Task input:

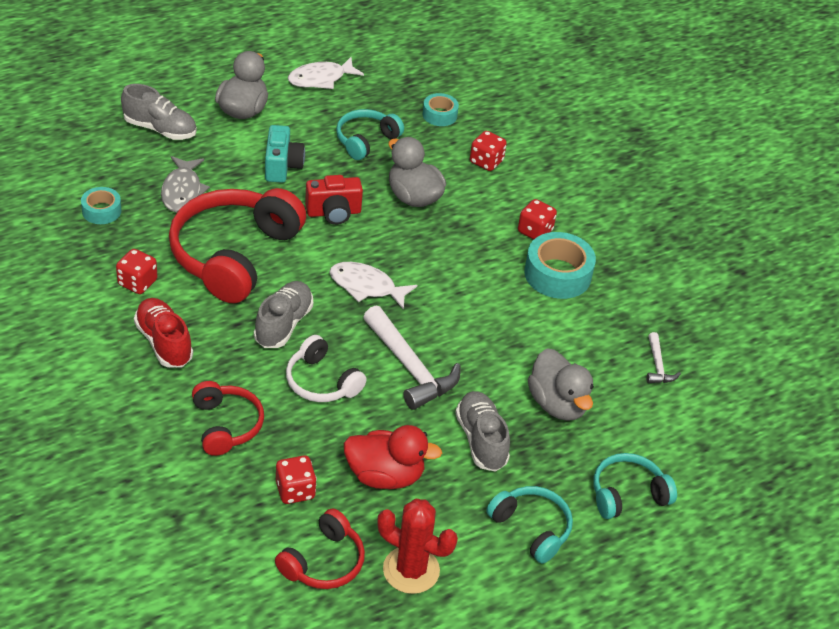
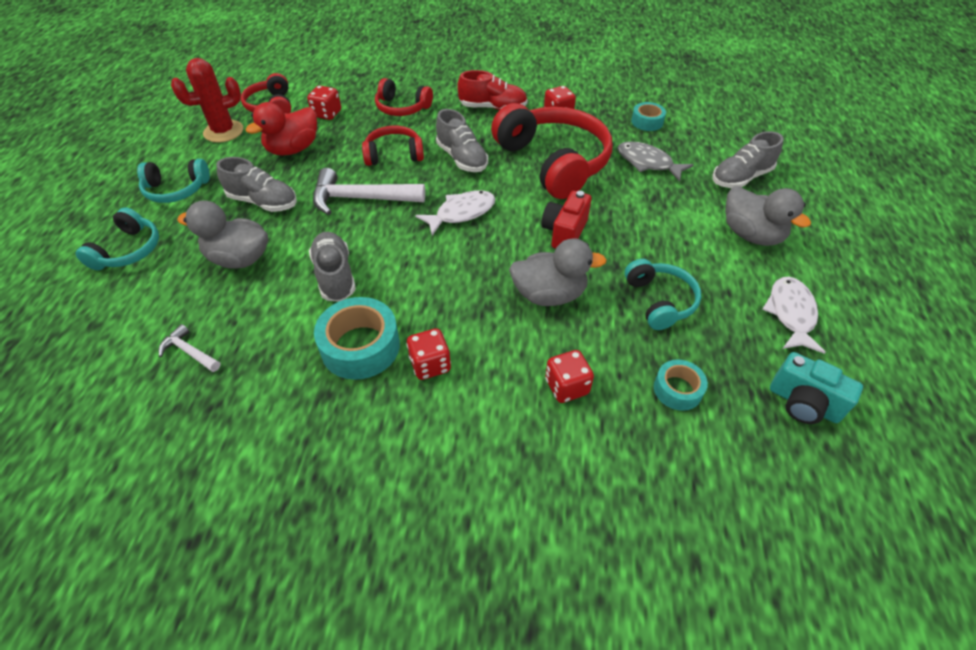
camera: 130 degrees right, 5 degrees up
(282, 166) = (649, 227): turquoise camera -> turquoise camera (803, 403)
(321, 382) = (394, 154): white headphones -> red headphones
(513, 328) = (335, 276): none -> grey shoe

* * *

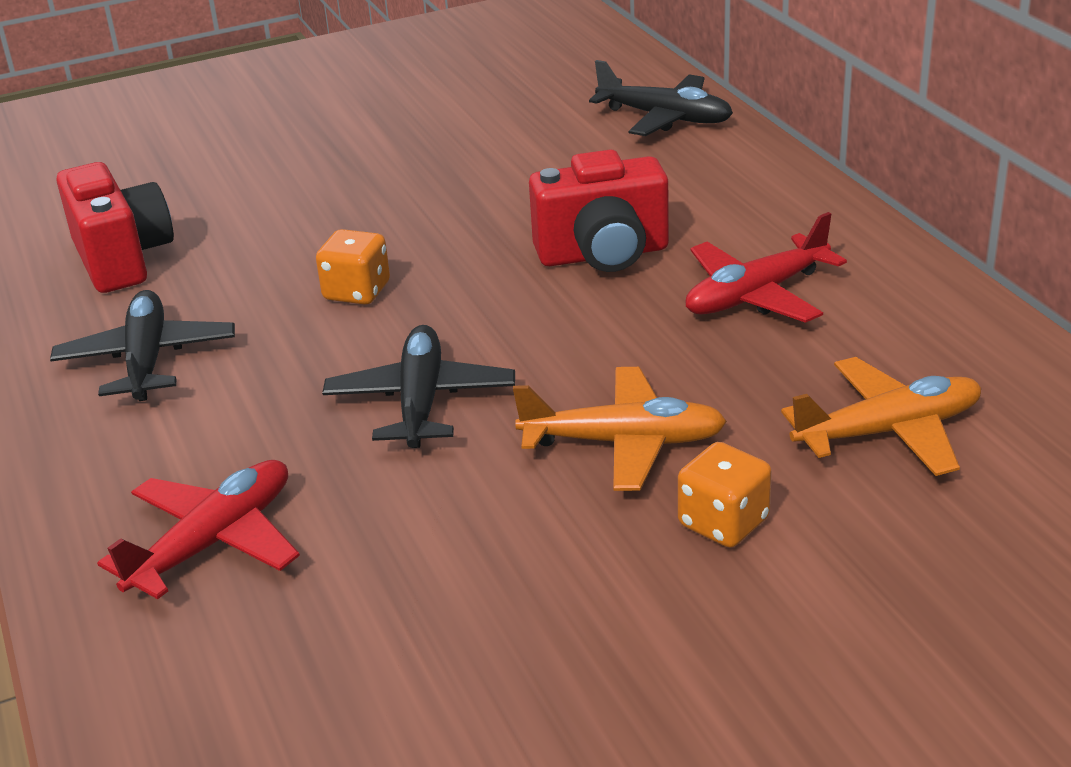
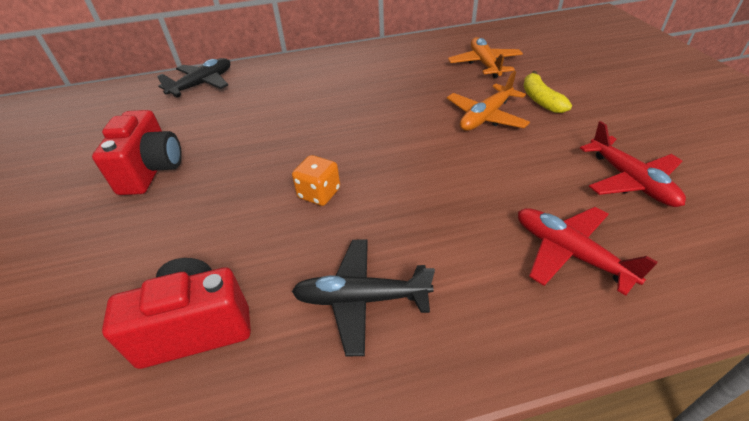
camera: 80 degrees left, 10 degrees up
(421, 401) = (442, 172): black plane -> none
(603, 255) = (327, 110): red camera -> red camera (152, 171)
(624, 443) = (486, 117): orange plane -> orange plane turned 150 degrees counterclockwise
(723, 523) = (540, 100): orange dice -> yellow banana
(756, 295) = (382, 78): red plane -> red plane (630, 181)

Problem to solve: From the data above, return every line from the line that has "camera: 130 degrees right, 5 degrees up" up to and including the line that has "(513, 328) = (335, 276): none -> grey shoe", exactly.

Reply to the exercise:
camera: 130 degrees right, 5 degrees up
(282, 166) = (649, 227): turquoise camera -> turquoise camera (803, 403)
(321, 382) = (394, 154): white headphones -> red headphones
(513, 328) = (335, 276): none -> grey shoe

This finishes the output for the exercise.